*** Begin section ***

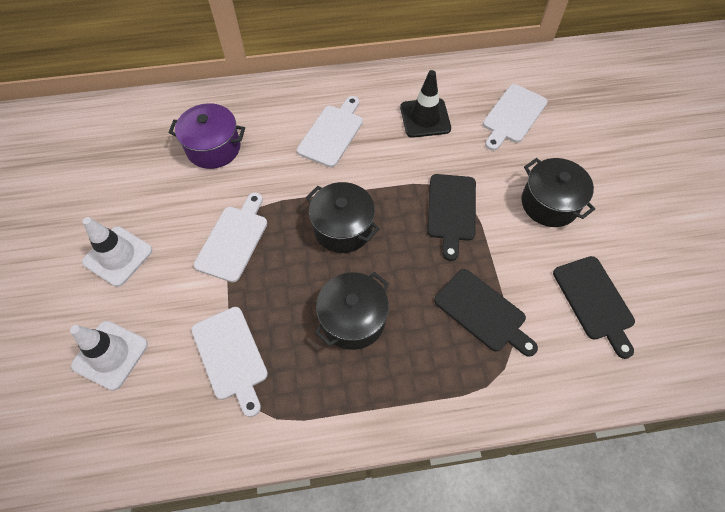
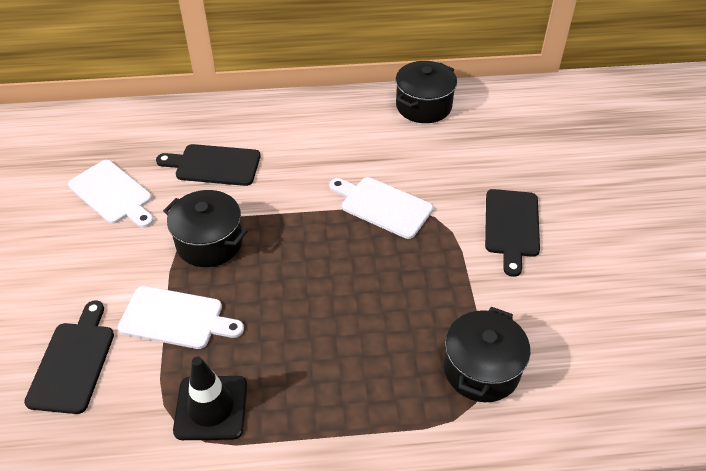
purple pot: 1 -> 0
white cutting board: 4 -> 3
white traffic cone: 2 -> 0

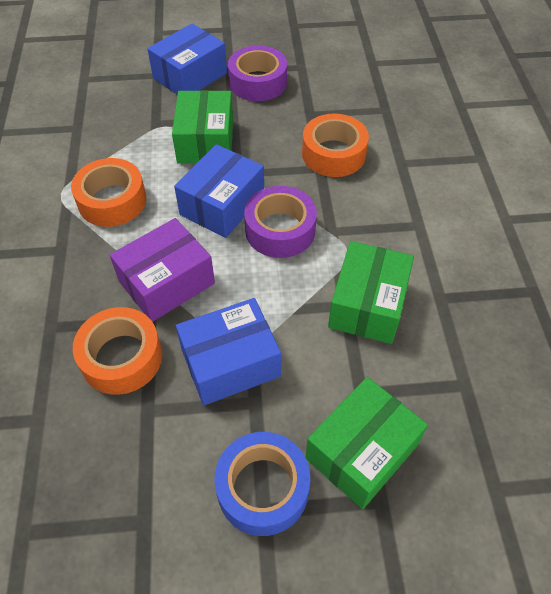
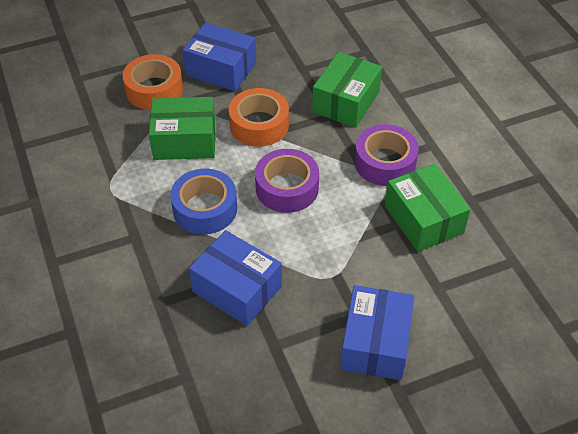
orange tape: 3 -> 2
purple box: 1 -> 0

*** End section ***

What to do: Please copy exactly the lines from the one containing "white cutting board: 4 -> 3" through the end of the records above, leaving out every picture.

Completed task:
white cutting board: 4 -> 3
white traffic cone: 2 -> 0

orange tape: 3 -> 2
purple box: 1 -> 0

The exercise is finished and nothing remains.